Pictures are not part of the answer. Return the lines from the one containing "building: [290,314,322,406] -> none" through the end of the data, both included, exactly as they appear.

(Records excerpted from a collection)
^^^^
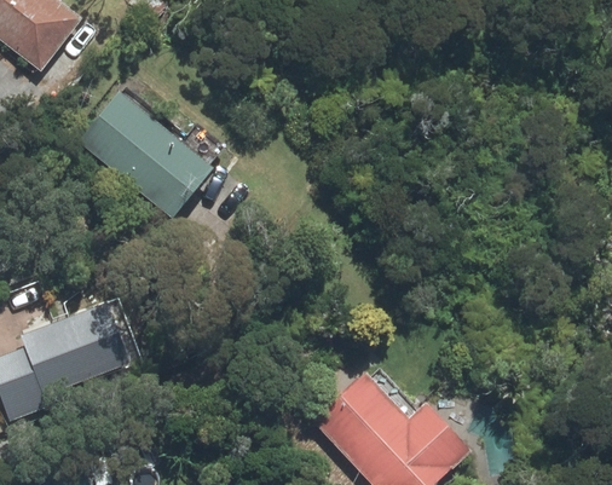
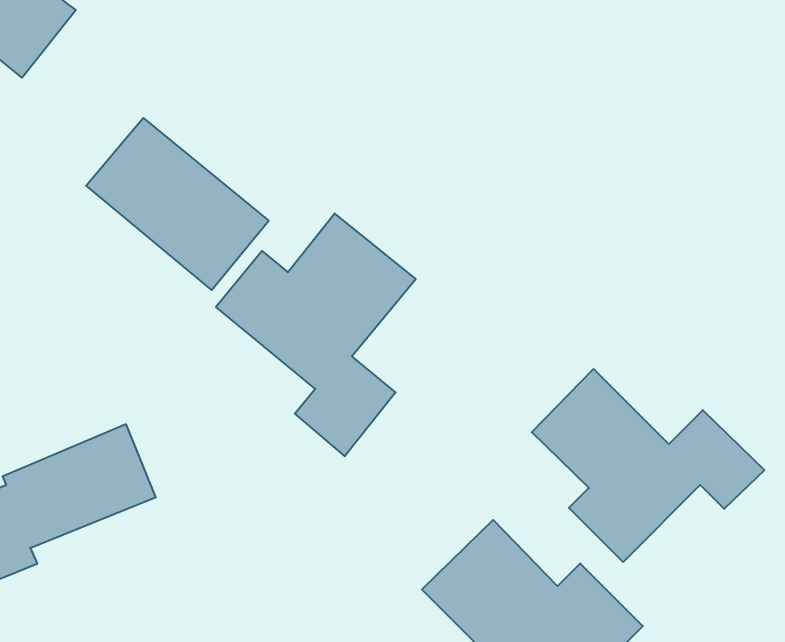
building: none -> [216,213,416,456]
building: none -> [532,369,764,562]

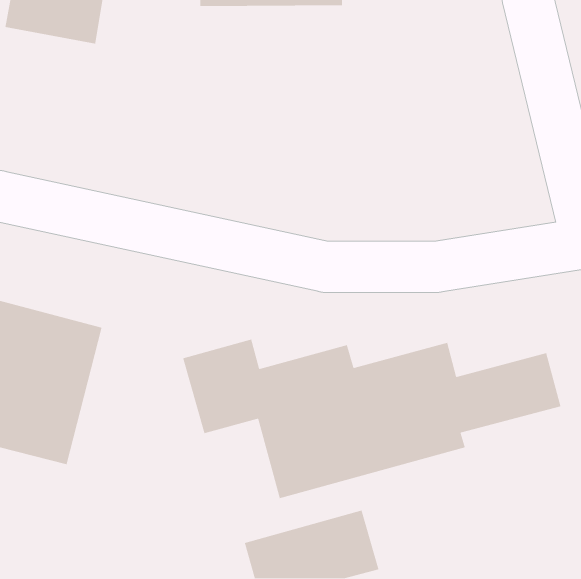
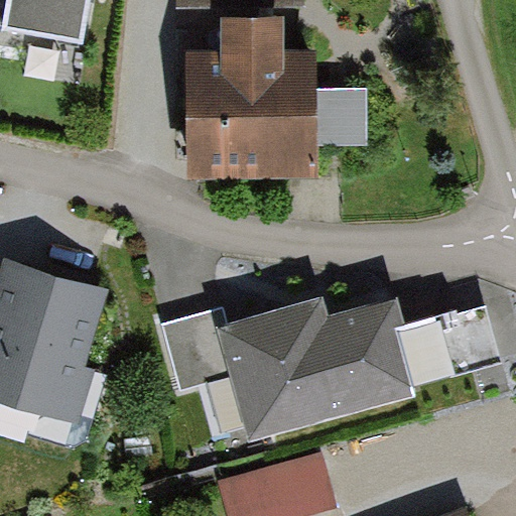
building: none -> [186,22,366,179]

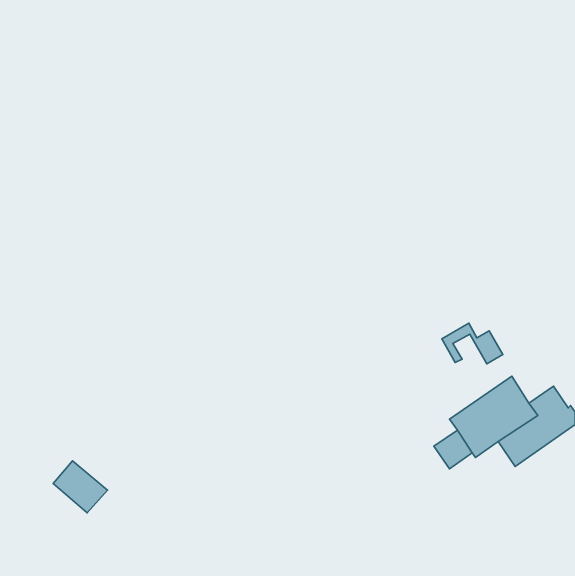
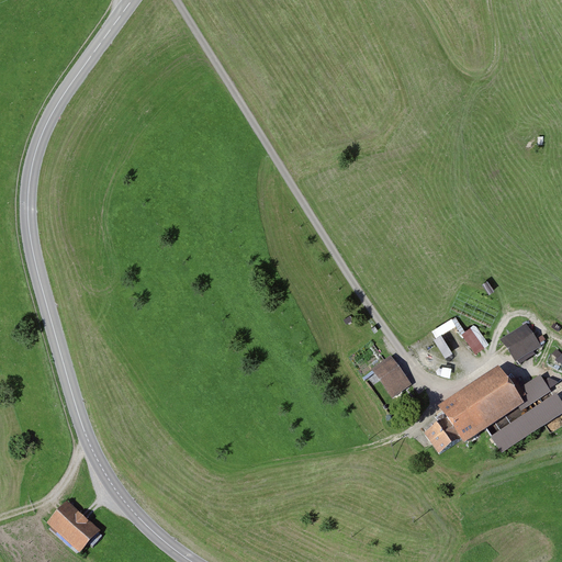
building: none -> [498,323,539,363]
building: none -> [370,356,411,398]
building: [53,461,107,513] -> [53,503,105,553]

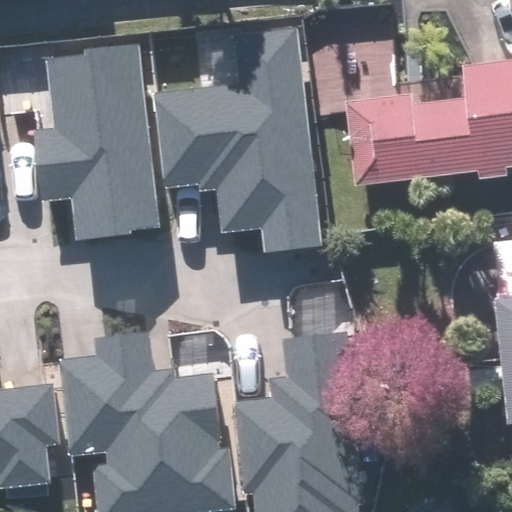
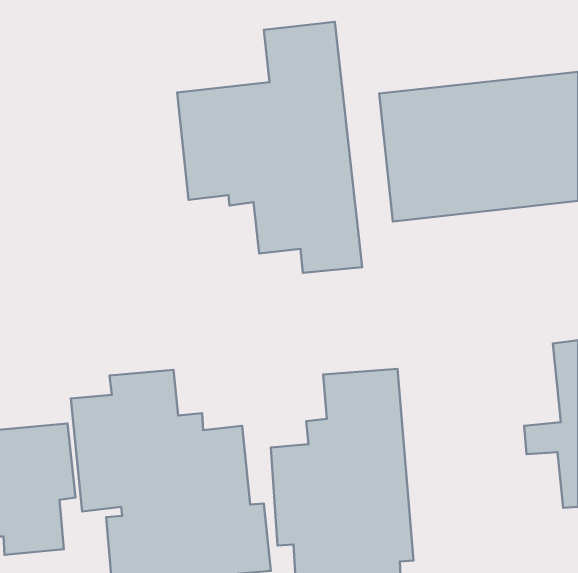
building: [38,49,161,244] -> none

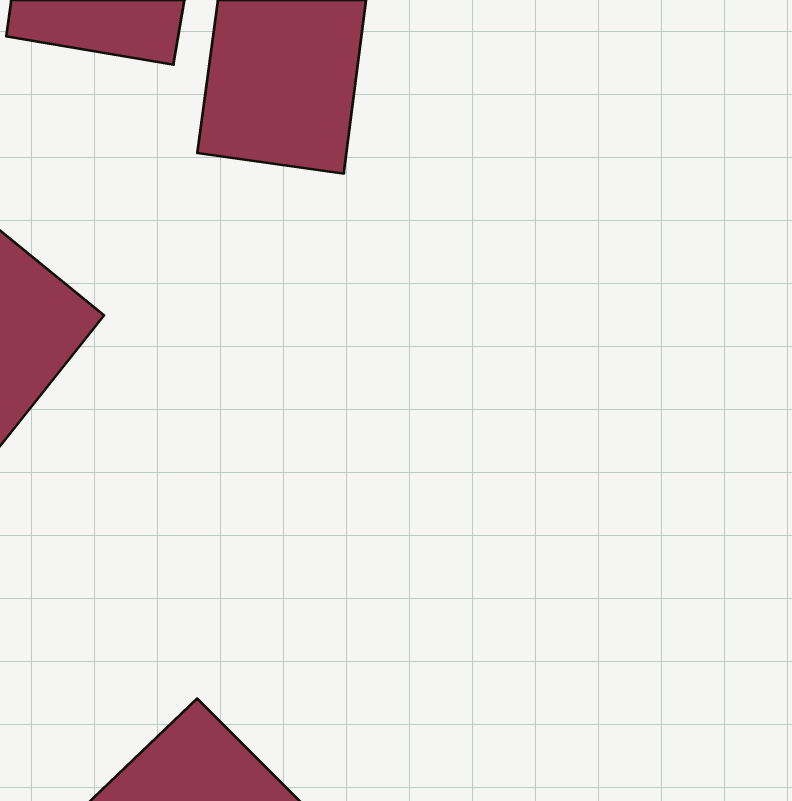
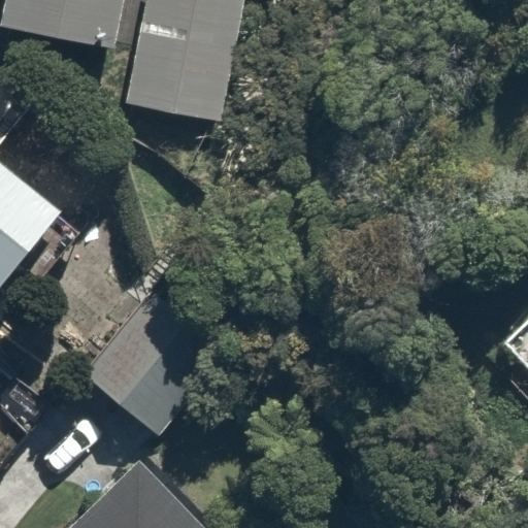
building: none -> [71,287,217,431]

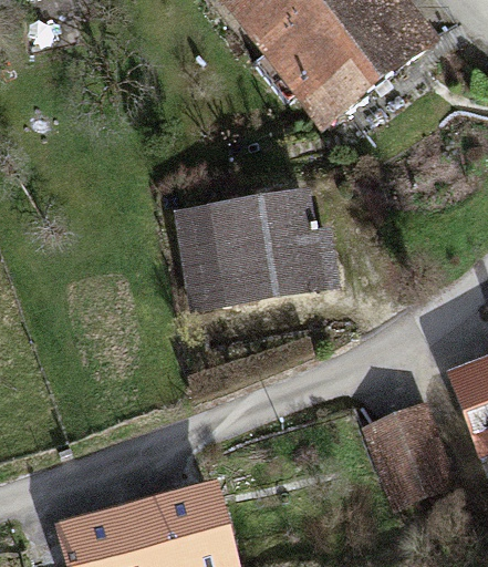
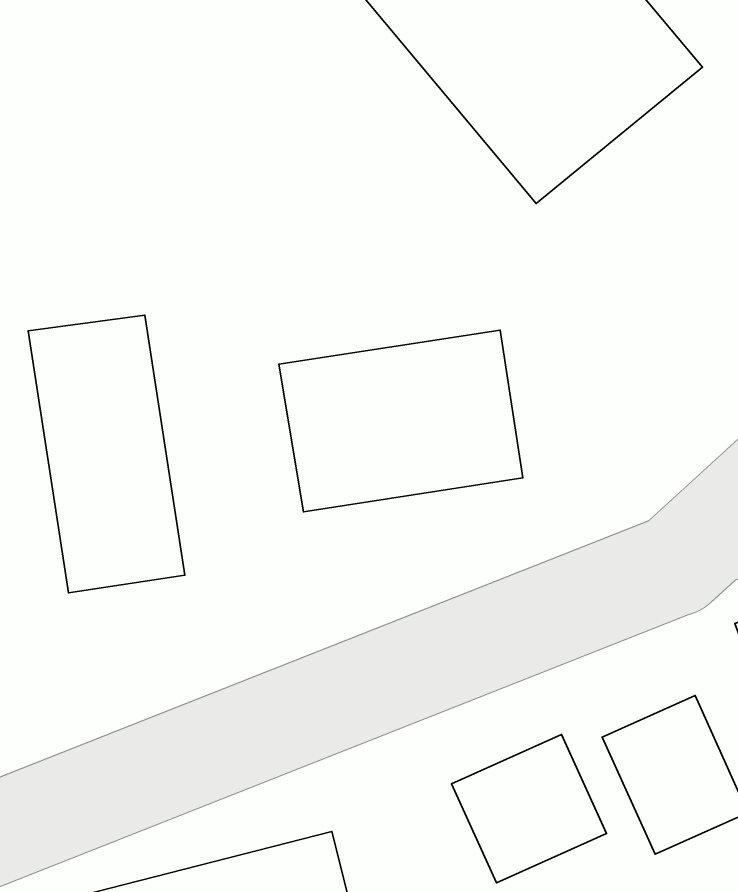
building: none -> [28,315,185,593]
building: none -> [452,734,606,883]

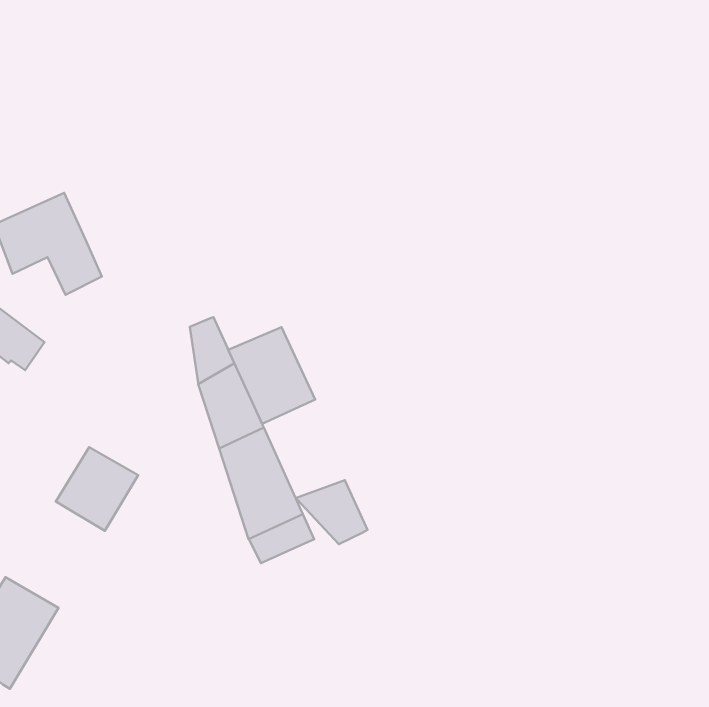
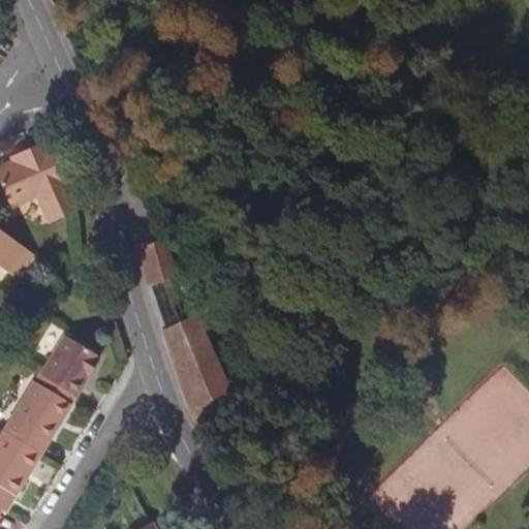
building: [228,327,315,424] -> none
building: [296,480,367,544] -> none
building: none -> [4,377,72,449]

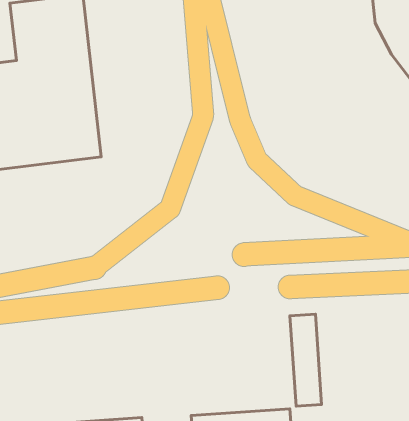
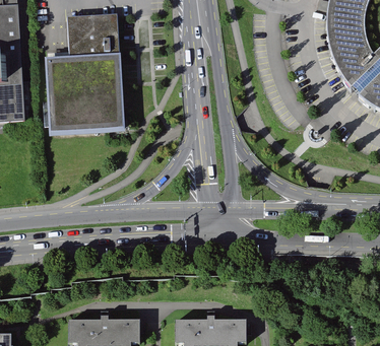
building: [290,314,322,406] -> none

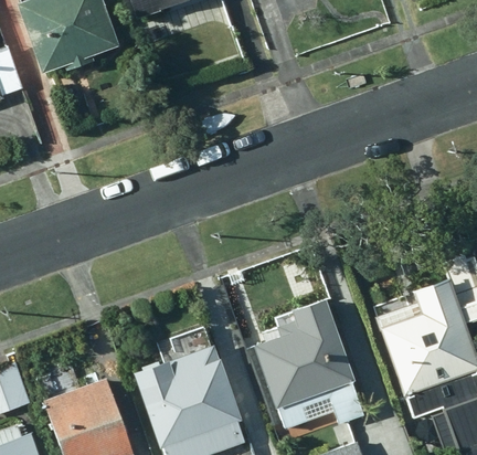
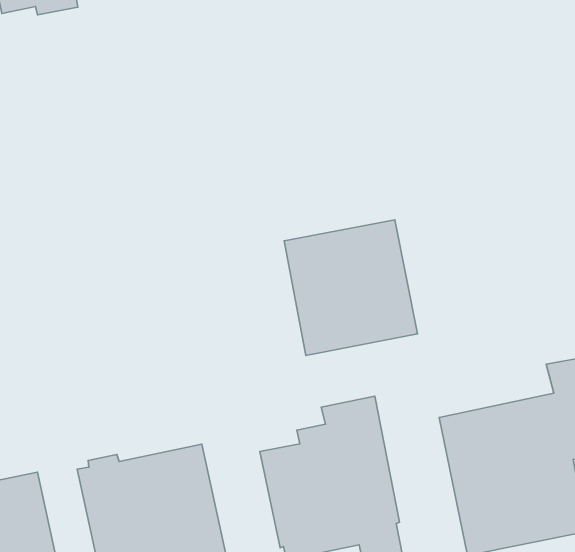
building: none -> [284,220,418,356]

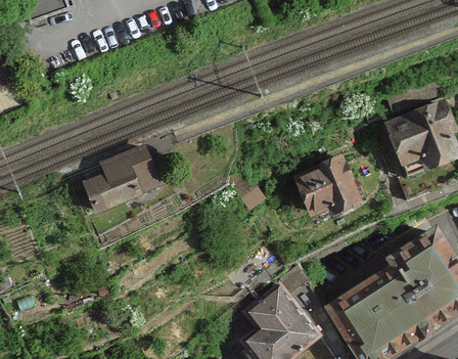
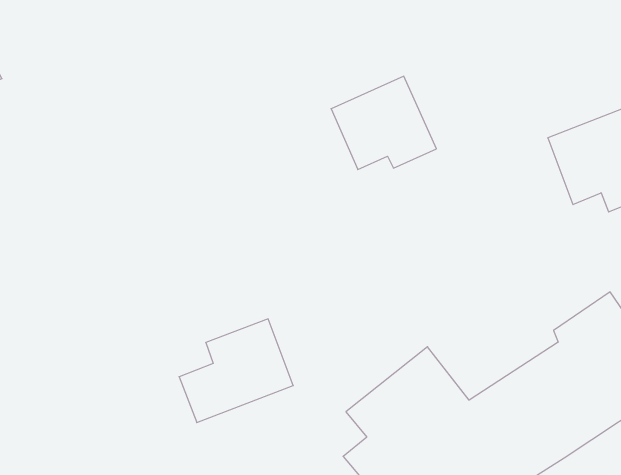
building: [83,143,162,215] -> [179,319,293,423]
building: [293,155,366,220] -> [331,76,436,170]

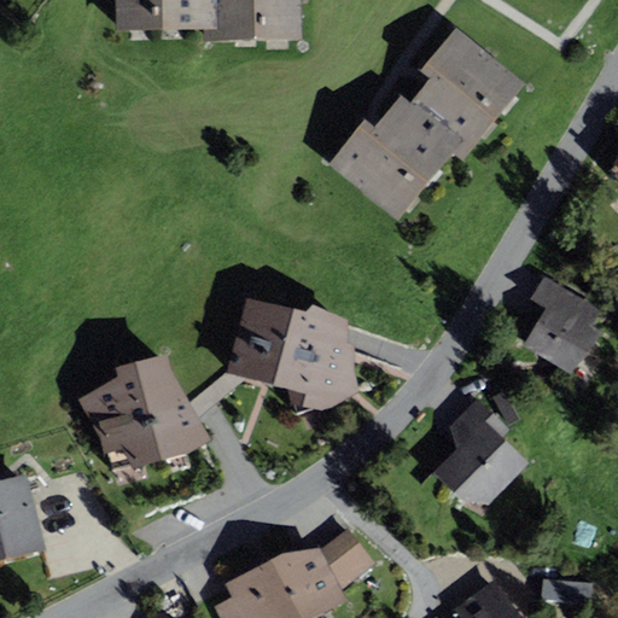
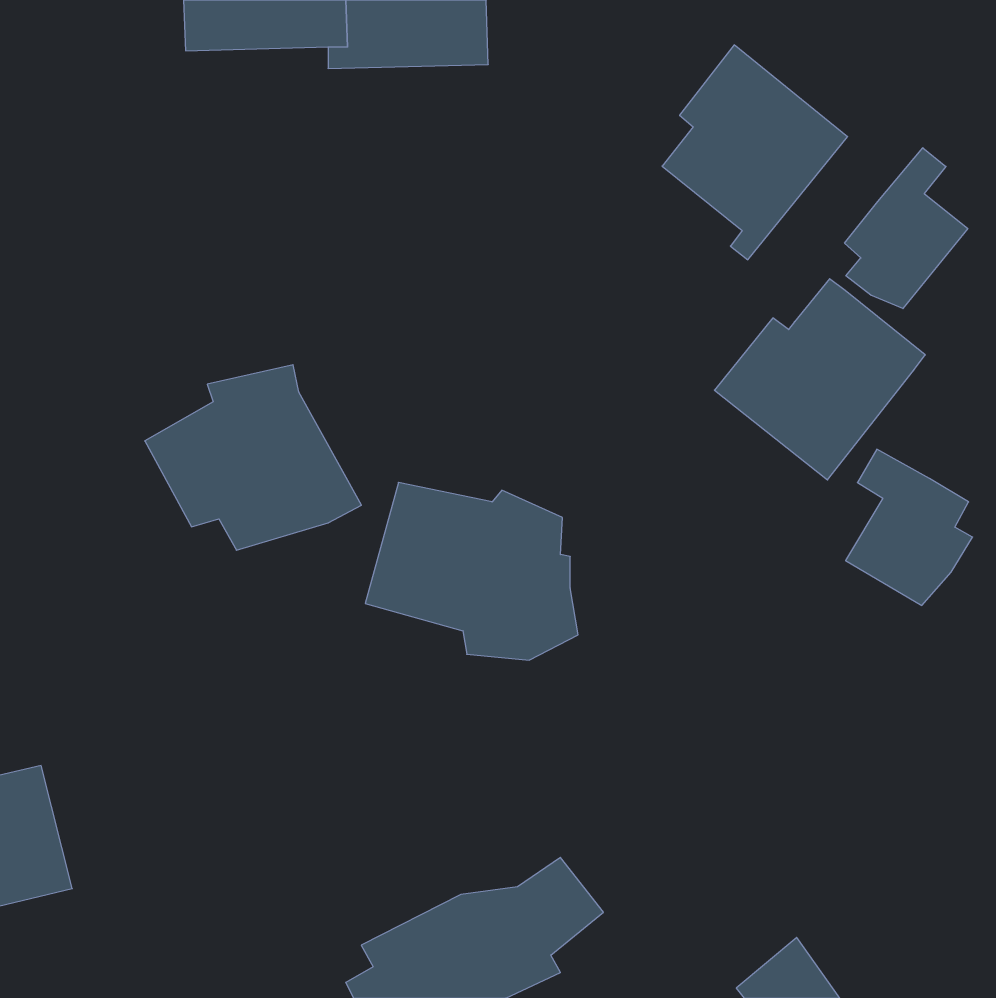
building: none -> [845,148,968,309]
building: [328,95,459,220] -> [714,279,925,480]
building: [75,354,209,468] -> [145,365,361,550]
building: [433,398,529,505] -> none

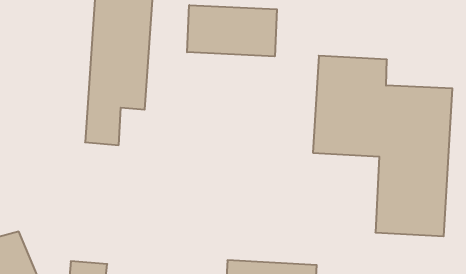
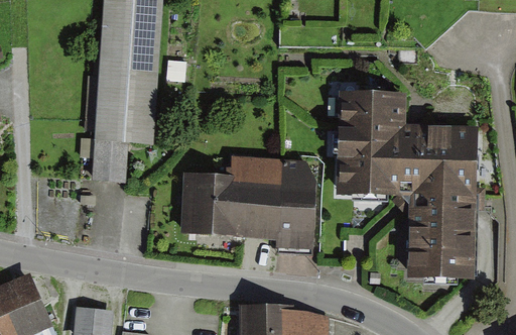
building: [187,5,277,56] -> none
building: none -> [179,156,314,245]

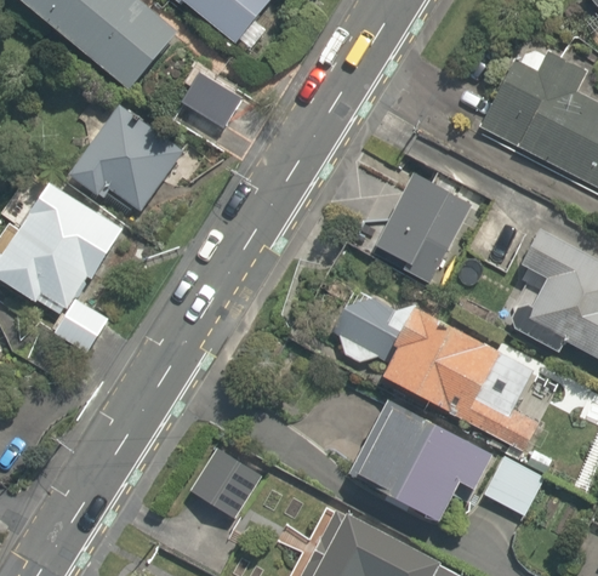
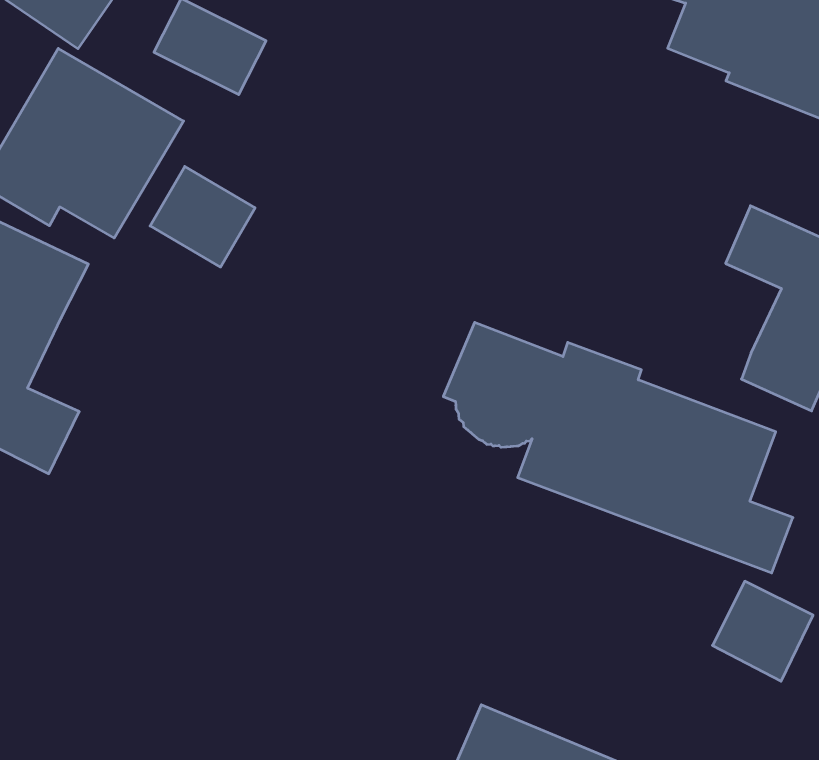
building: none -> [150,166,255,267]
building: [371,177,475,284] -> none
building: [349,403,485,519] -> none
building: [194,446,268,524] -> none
^^^^
_Reply to the exercise:_
building: [290,314,322,406] -> none

building: none -> [284,220,418,356]

building: [83,143,162,215] -> [179,319,293,423]
building: [293,155,366,220] -> [331,76,436,170]

building: none -> [845,148,968,309]
building: [328,95,459,220] -> [714,279,925,480]
building: [75,354,209,468] -> [145,365,361,550]
building: [433,398,529,505] -> none

building: [187,5,277,56] -> none
building: none -> [179,156,314,245]

building: none -> [150,166,255,267]
building: [371,177,475,284] -> none
building: [349,403,485,519] -> none
building: [194,446,268,524] -> none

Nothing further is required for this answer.